[[ Provided information open ]]
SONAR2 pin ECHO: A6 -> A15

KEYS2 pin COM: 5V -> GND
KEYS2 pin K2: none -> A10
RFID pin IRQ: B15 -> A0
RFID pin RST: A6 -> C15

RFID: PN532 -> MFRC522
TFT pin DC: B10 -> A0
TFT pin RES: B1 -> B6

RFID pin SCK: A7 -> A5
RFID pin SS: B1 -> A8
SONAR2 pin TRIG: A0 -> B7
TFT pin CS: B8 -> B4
[[ Provided information closed ]]
What to work on — Every entry above must be reproduced word for word.

Completed task —
SONAR2 pin ECHO: A6 -> A15

KEYS2 pin COM: 5V -> GND
KEYS2 pin K2: none -> A10
RFID pin IRQ: B15 -> A0
RFID pin RST: A6 -> C15

RFID: PN532 -> MFRC522
TFT pin DC: B10 -> A0
TFT pin RES: B1 -> B6

RFID pin SCK: A7 -> A5
RFID pin SS: B1 -> A8
SONAR2 pin TRIG: A0 -> B7
TFT pin CS: B8 -> B4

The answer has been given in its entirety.